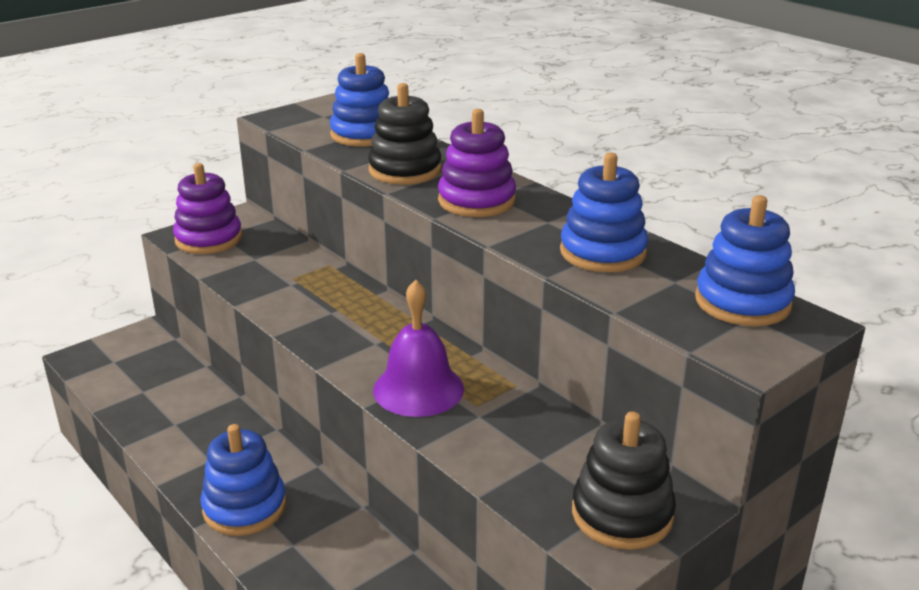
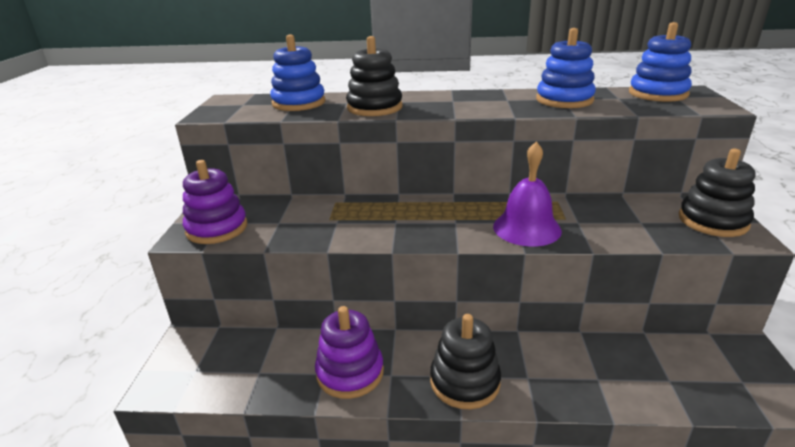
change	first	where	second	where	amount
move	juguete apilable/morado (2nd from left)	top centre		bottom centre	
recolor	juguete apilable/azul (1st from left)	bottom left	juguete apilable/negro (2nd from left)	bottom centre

* [What the task asks]: Scan the material above for the string "bottom" and report each line where you find it.

* [Answer]:
move	juguete apilable/morado (2nd from left)	top centre		bottom centre	
recolor	juguete apilable/azul (1st from left)	bottom left	juguete apilable/negro (2nd from left)	bottom centre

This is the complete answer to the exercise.